Exercise prompt:
Restate only the tail of the data below, starting at the line that contains "(173, 486) = (107, 238): pink" and including the last line, word for word.

● ● ● ●

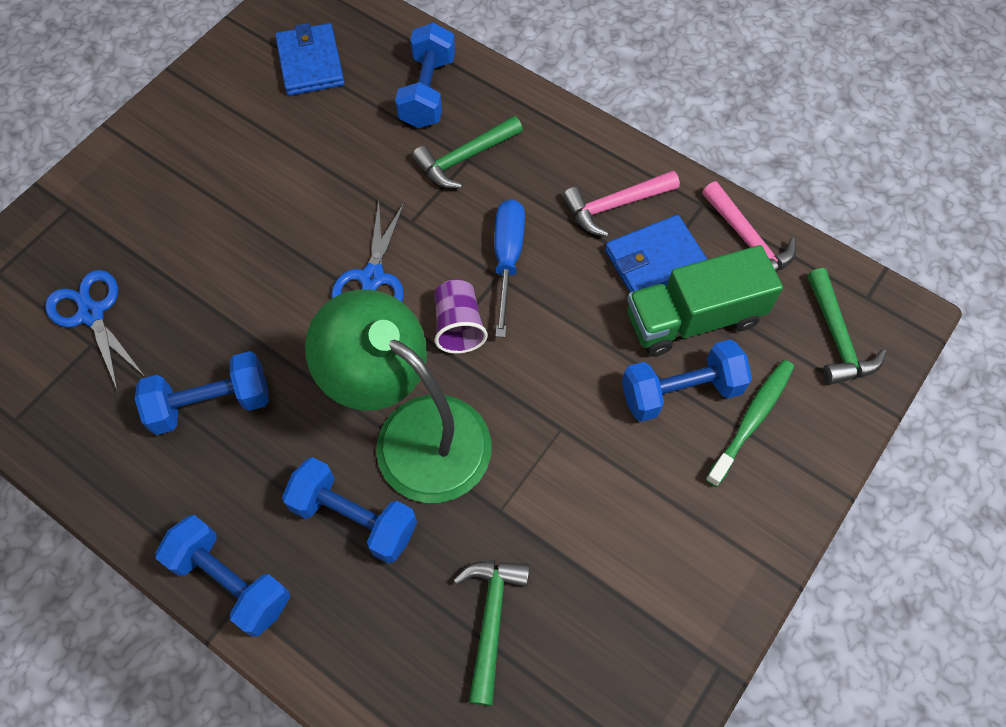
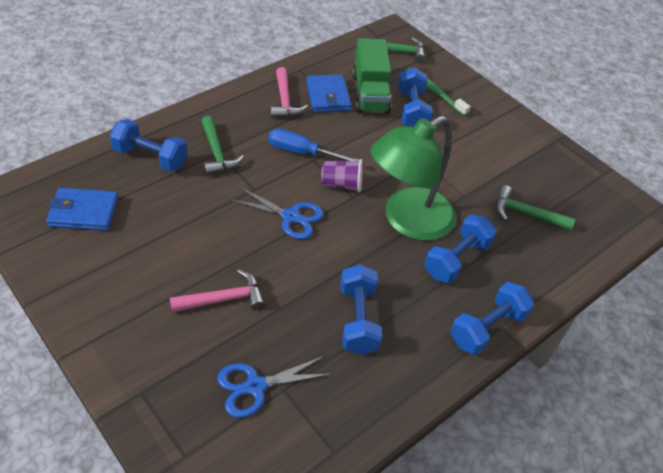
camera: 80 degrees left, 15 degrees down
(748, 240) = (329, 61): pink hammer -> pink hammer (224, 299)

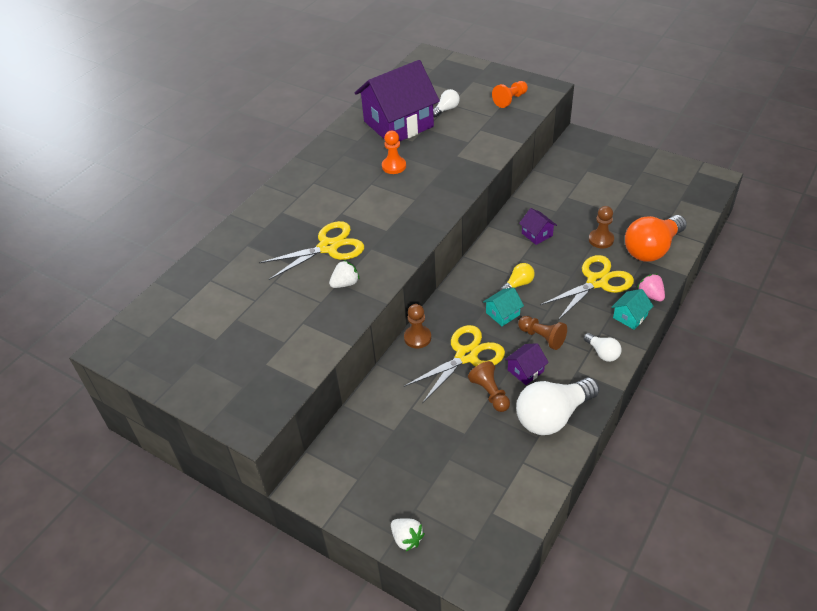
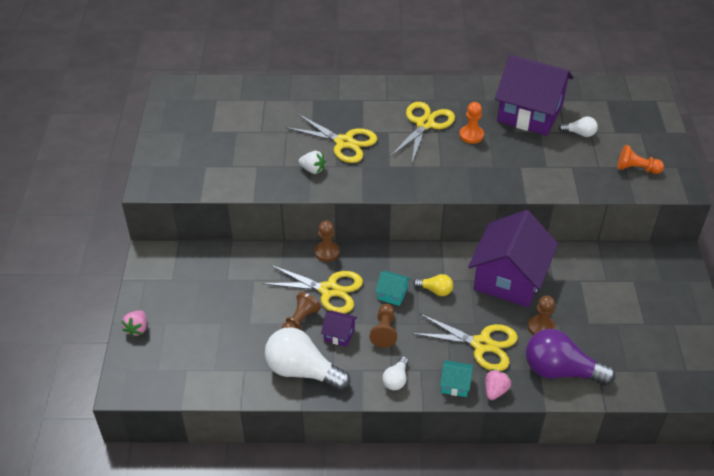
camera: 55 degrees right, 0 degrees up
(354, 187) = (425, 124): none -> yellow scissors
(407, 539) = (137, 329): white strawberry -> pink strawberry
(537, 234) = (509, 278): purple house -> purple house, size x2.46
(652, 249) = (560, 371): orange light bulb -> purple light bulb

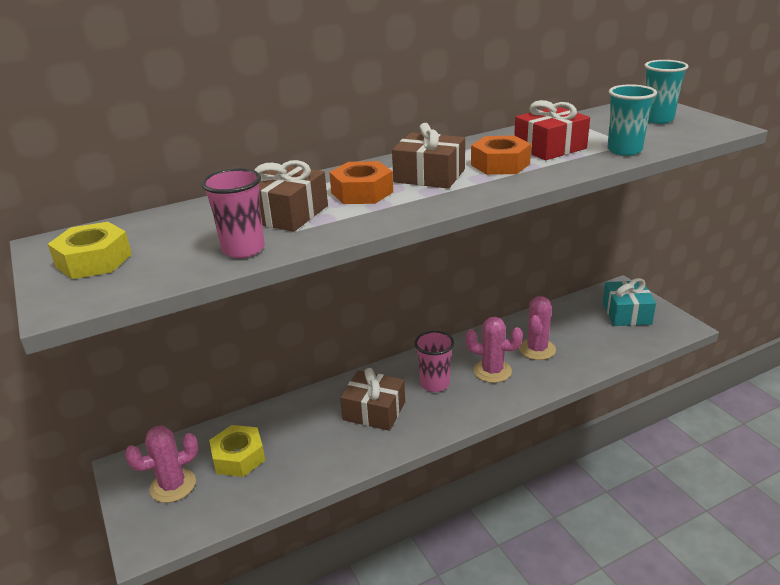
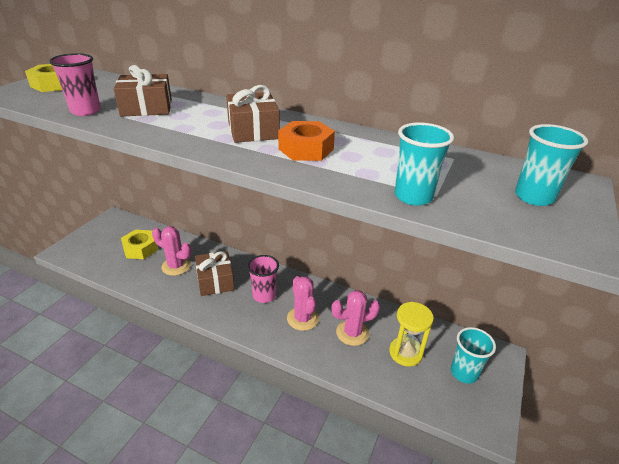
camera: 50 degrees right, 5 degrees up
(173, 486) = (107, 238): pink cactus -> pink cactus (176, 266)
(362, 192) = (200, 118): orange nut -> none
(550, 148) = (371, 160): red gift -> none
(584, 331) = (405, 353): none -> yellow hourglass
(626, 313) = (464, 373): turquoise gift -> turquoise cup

● ● ● ●

Task solution:
(173, 486) = (107, 238): pink cactus -> pink cactus (176, 266)
(362, 192) = (200, 118): orange nut -> none
(550, 148) = (371, 160): red gift -> none
(584, 331) = (405, 353): none -> yellow hourglass
(626, 313) = (464, 373): turquoise gift -> turquoise cup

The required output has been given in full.